(Before-and-after object lists)
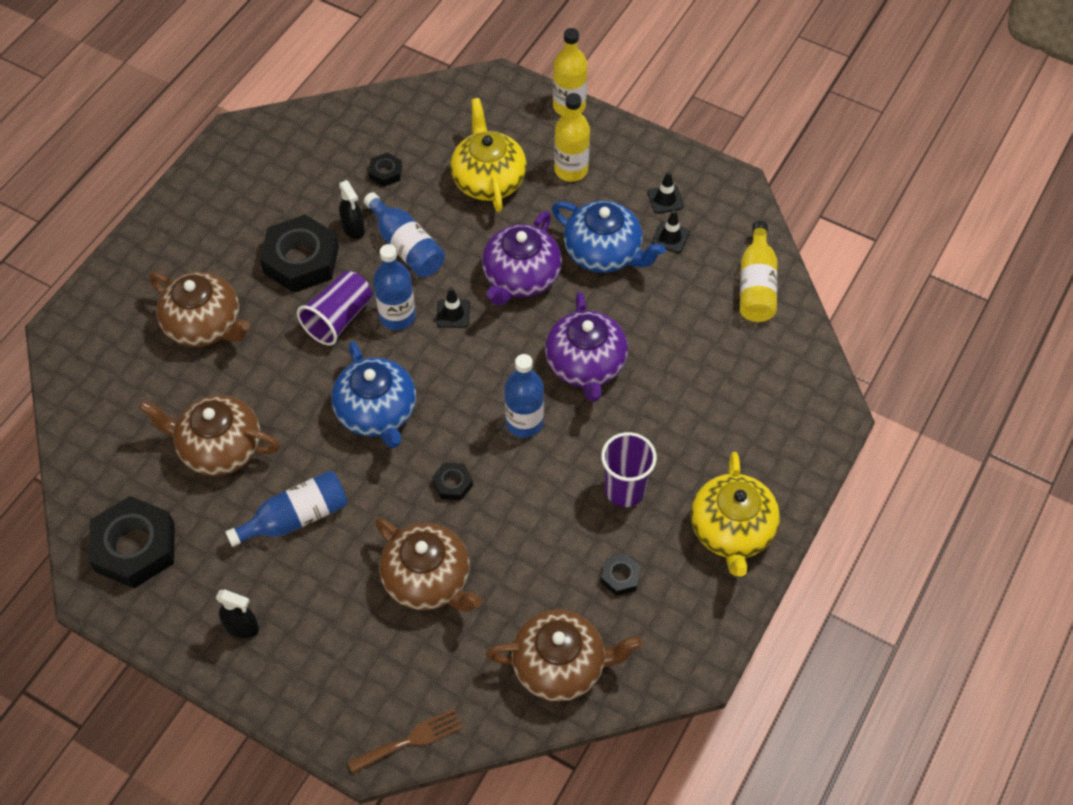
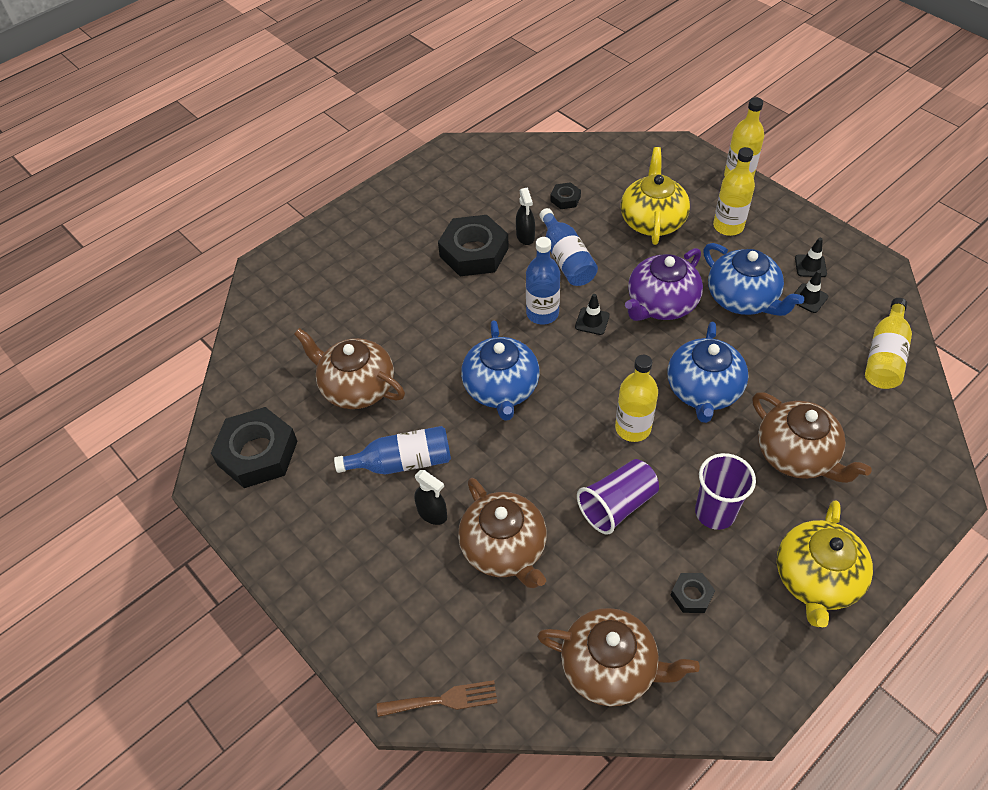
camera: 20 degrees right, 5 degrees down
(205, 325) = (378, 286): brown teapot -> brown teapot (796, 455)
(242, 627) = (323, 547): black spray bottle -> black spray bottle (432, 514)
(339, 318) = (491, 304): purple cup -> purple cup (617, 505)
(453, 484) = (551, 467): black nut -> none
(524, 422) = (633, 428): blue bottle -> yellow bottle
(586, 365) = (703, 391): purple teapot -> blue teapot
* * *
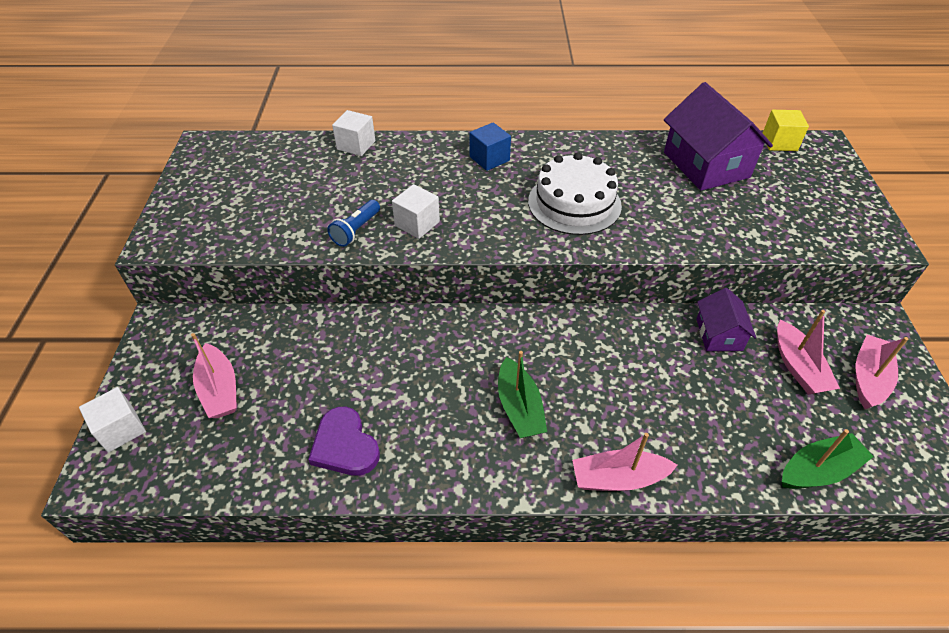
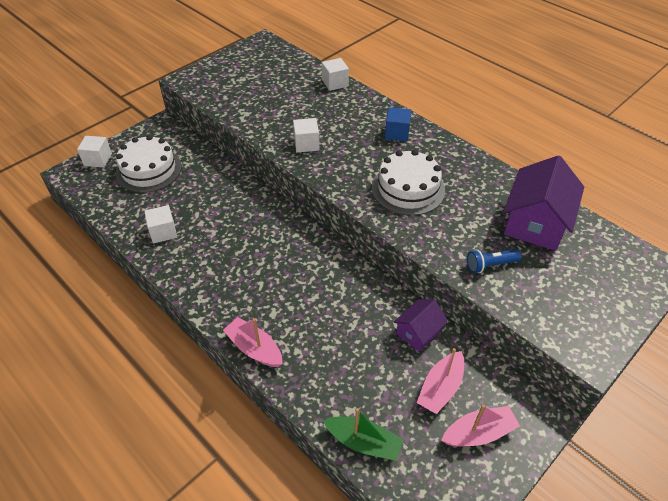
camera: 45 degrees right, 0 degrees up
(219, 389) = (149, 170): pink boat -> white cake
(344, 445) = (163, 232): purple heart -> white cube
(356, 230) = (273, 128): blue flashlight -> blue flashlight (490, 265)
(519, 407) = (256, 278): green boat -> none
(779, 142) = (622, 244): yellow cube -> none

* **Task to carry out**
Every line above from the line with "(219, 389) = (149, 170): pink" to the line with "(779, 142) = (622, 244): yellow cube -> none" is wanted, ends included; write them out exactly and add no other line.

* **Completed task**
(219, 389) = (149, 170): pink boat -> white cake
(344, 445) = (163, 232): purple heart -> white cube
(356, 230) = (273, 128): blue flashlight -> blue flashlight (490, 265)
(519, 407) = (256, 278): green boat -> none
(779, 142) = (622, 244): yellow cube -> none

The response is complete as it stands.